> _DATA FOR PROCESSING_:
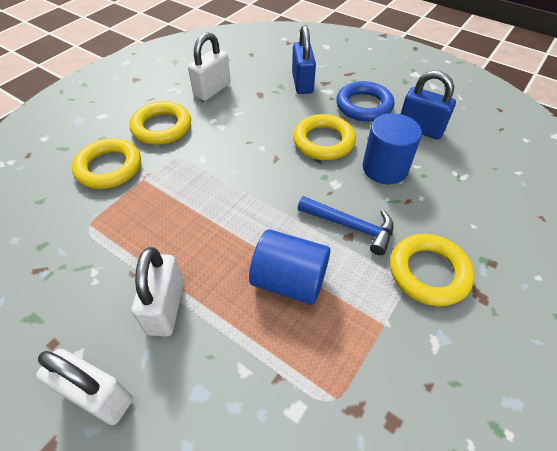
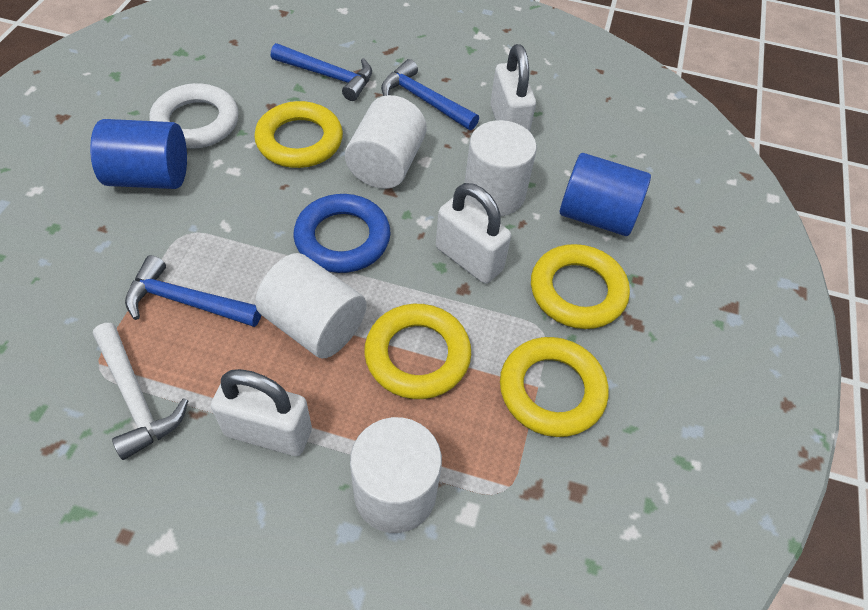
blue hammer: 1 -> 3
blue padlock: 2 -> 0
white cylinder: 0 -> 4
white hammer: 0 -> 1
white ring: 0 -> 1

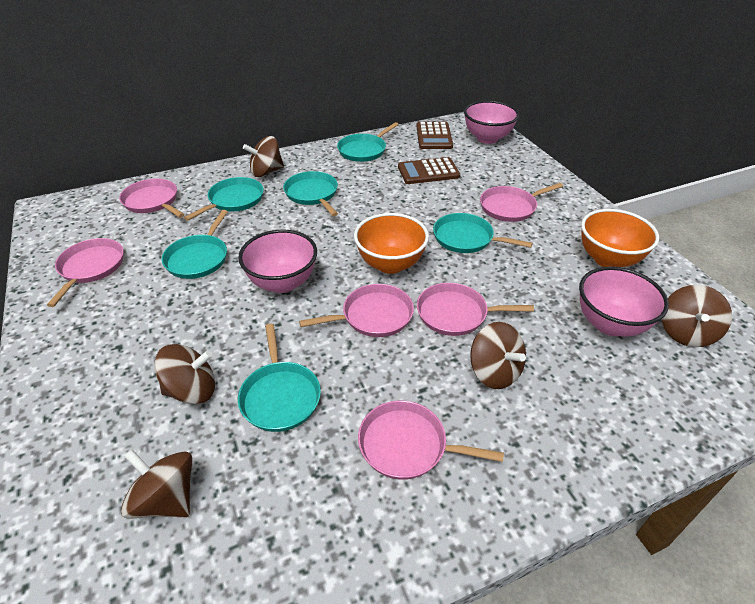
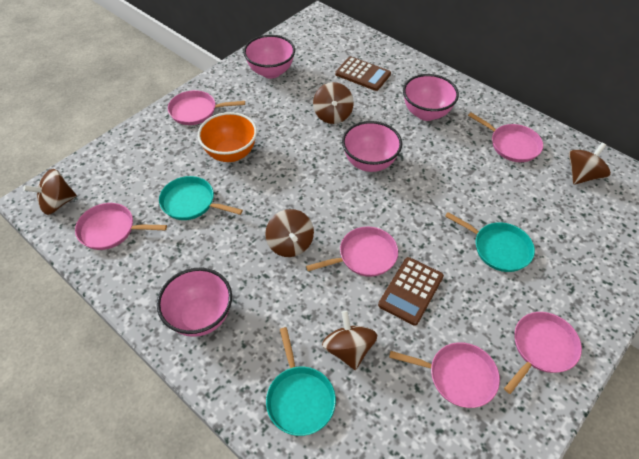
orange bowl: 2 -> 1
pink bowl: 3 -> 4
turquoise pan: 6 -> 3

...

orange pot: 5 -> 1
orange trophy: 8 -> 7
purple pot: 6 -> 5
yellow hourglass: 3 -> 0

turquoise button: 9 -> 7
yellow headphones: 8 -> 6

...

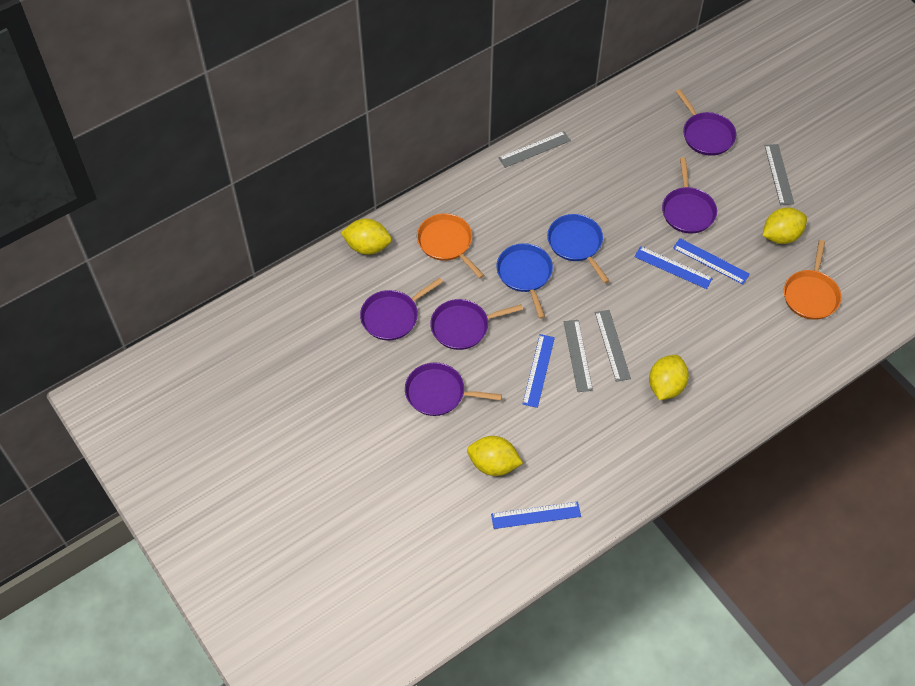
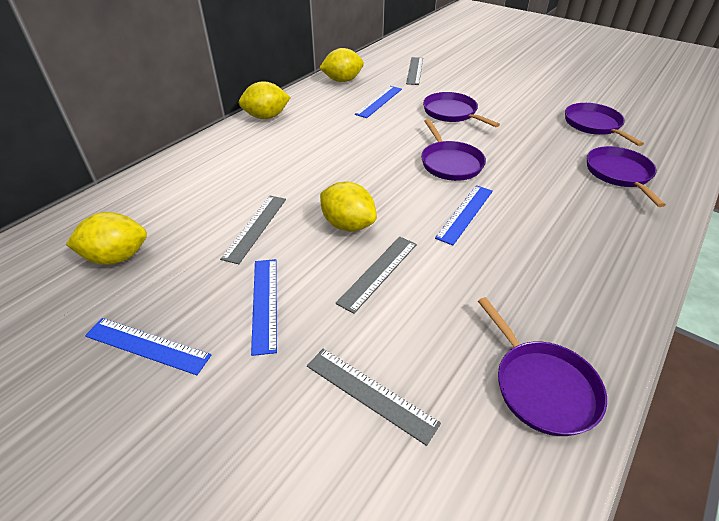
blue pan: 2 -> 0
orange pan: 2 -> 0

> _TASK ITEM_: Please return the data above exactly as it stands from the line with "blue hammer: 1 -> 3" to the line with "turquoise pan: 6 -> 3", keeping both of those lines but none of the pictures.

> _RESULT_:
blue hammer: 1 -> 3
blue padlock: 2 -> 0
white cylinder: 0 -> 4
white hammer: 0 -> 1
white ring: 0 -> 1

orange bowl: 2 -> 1
pink bowl: 3 -> 4
turquoise pan: 6 -> 3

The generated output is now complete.